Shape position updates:
===============

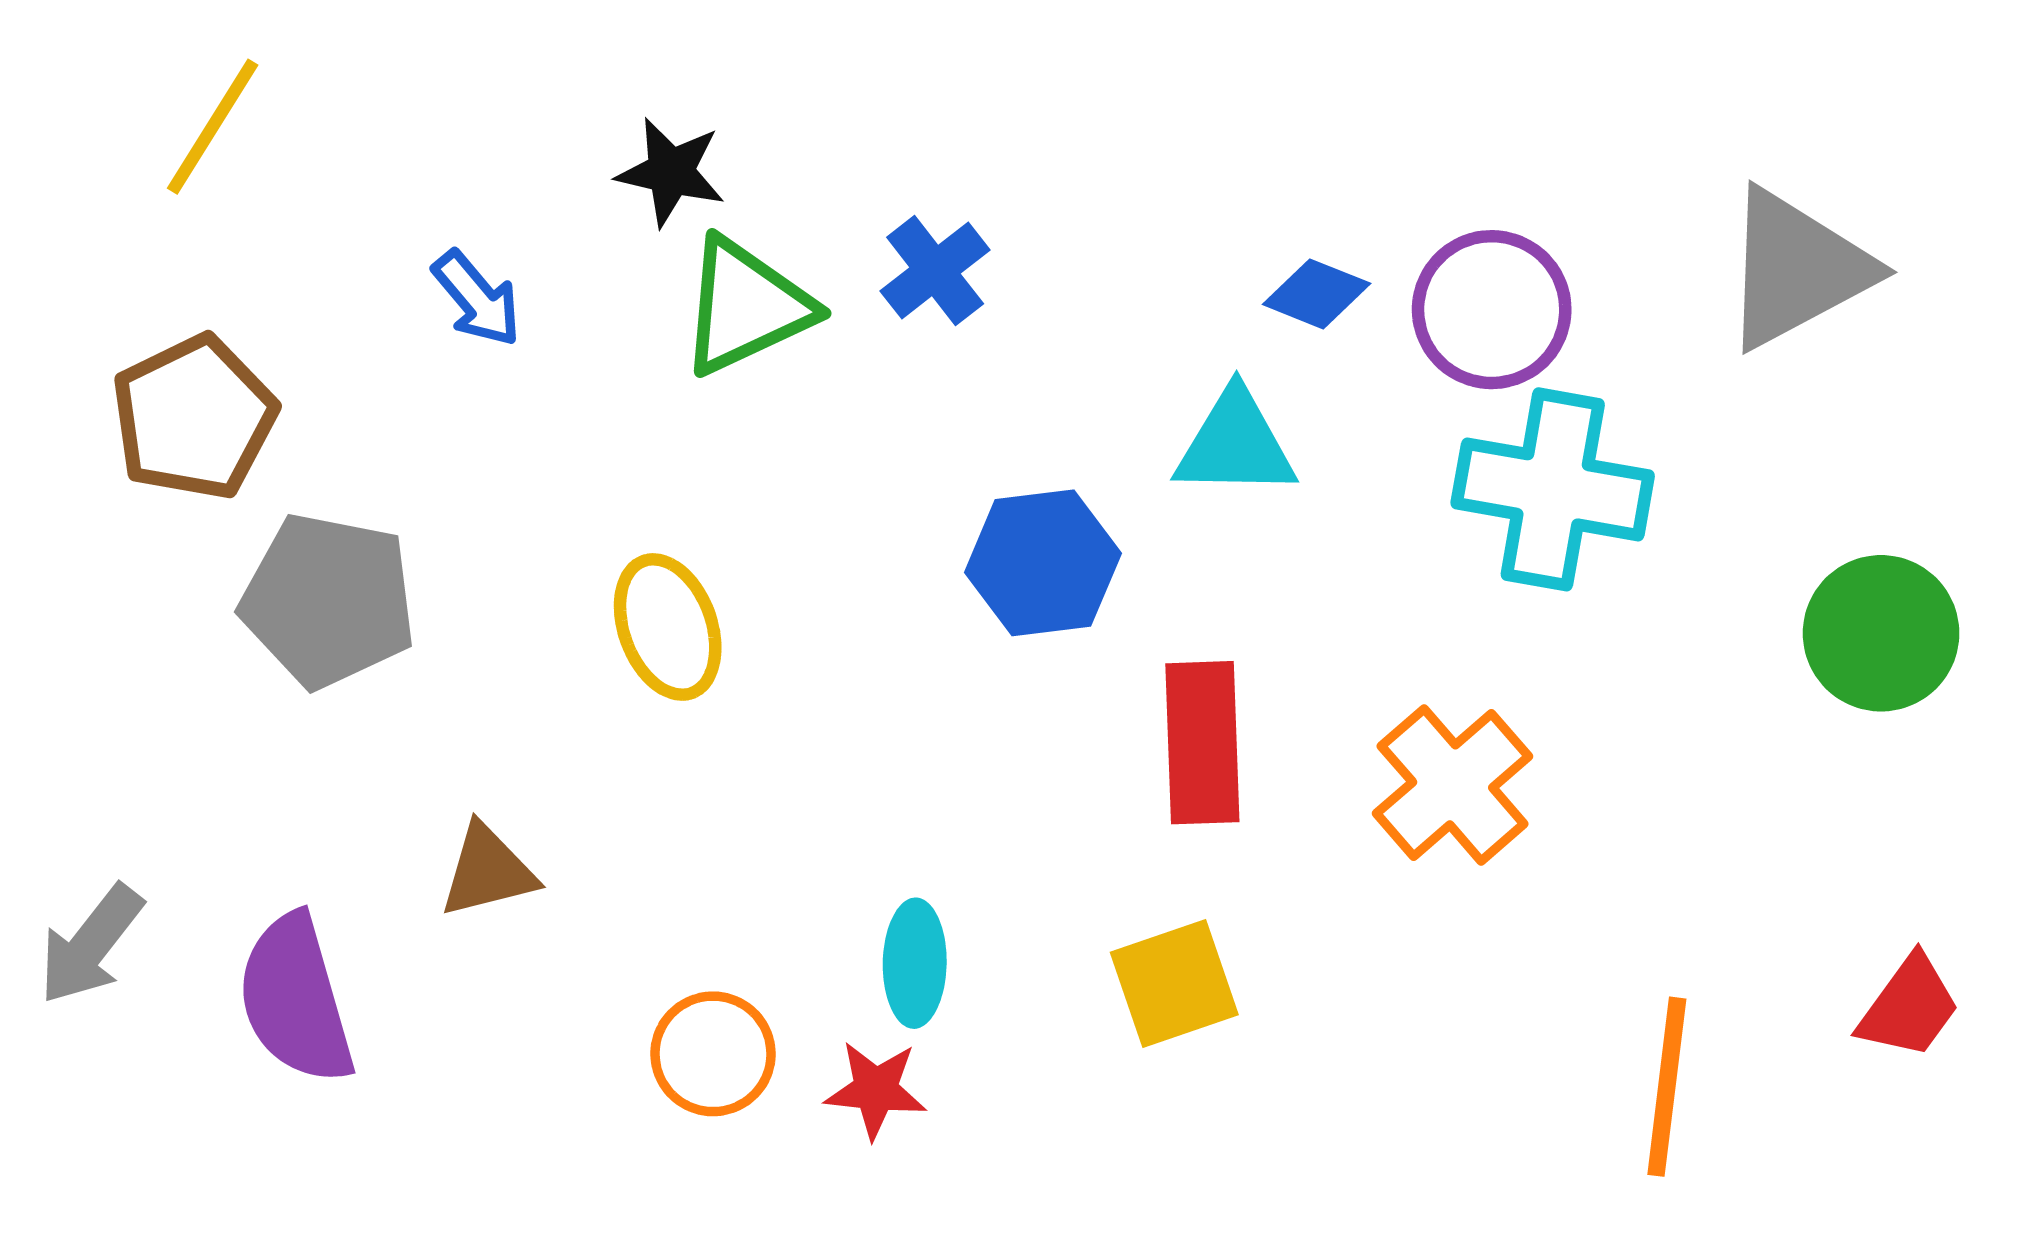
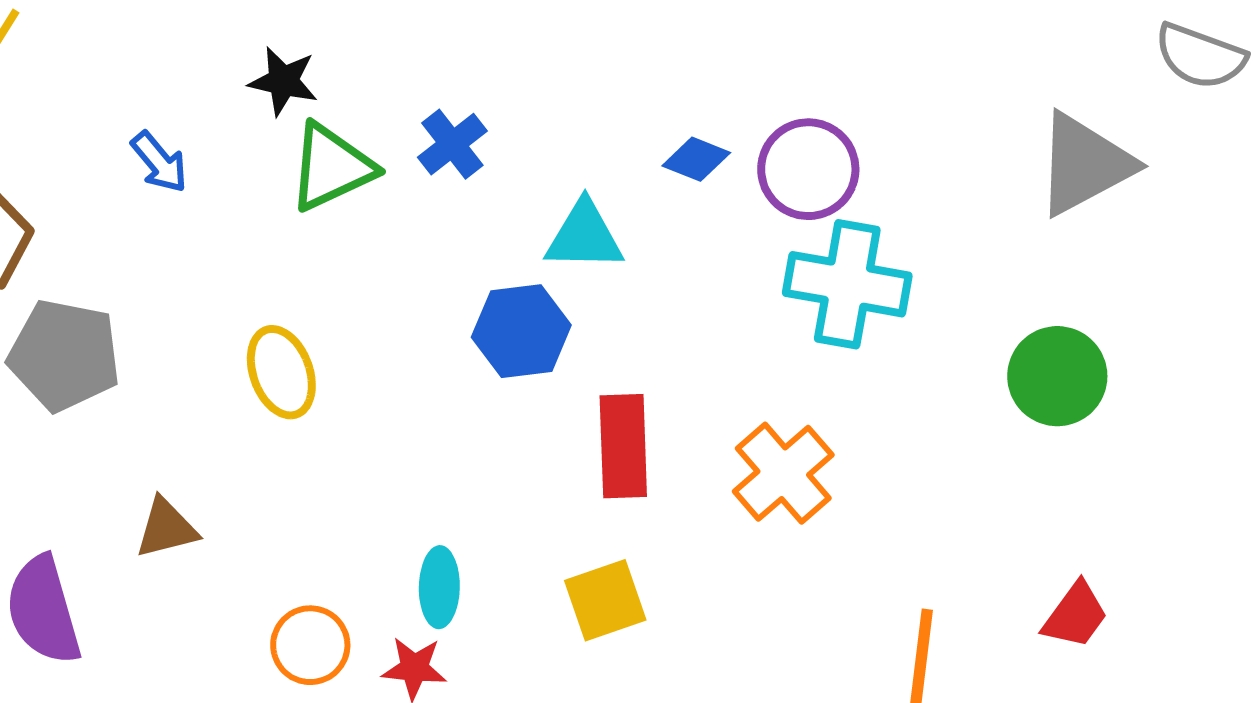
gray triangle: (1797, 269) -> (1084, 164), moved
cyan triangle: (1235, 444) -> (584, 236), moved

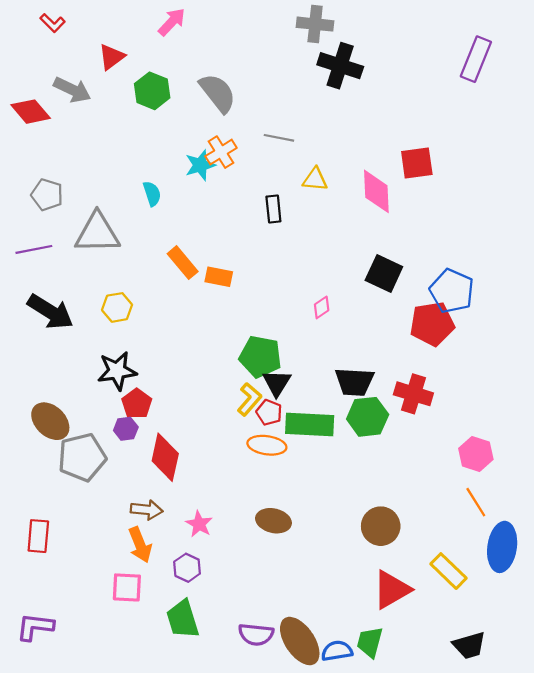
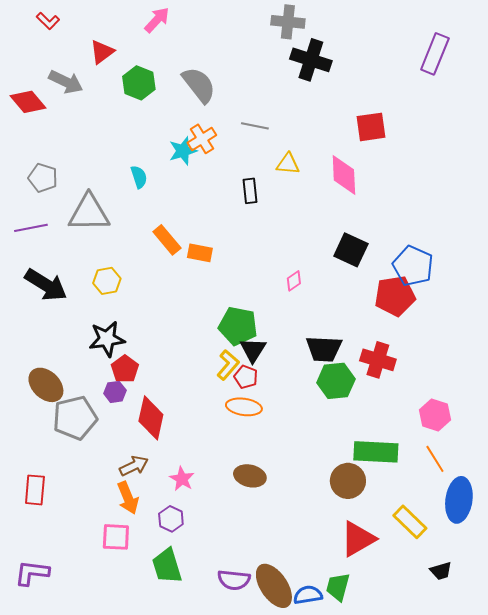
red square: (417, 163) -> (371, 127), moved
green rectangle: (310, 424) -> (376, 452), moved
brown arrow: (147, 510) -> (134, 466), turned -32
black trapezoid: (469, 645) -> (441, 571), moved, size x0.7

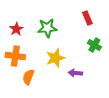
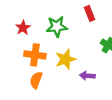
red rectangle: (87, 18) -> (90, 13), moved
orange cross: (15, 56) -> (35, 55), moved

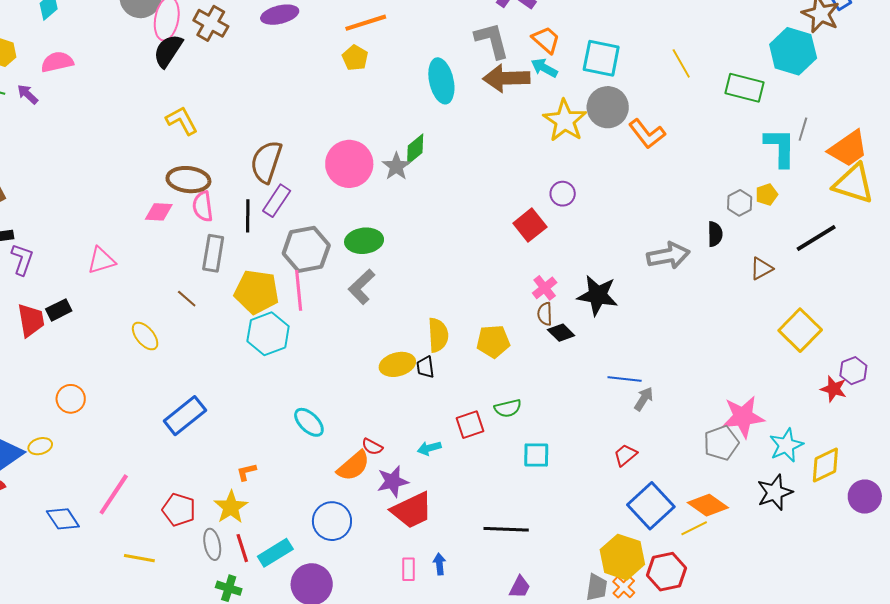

===============

- [ASSIGNMENT]:
Please copy each line of the records above in which the word "rectangle" can be found.

- [ANSWER TO THIS TASK]:
green rectangle: (310, 424) -> (376, 452), moved
red rectangle: (87, 18) -> (90, 13), moved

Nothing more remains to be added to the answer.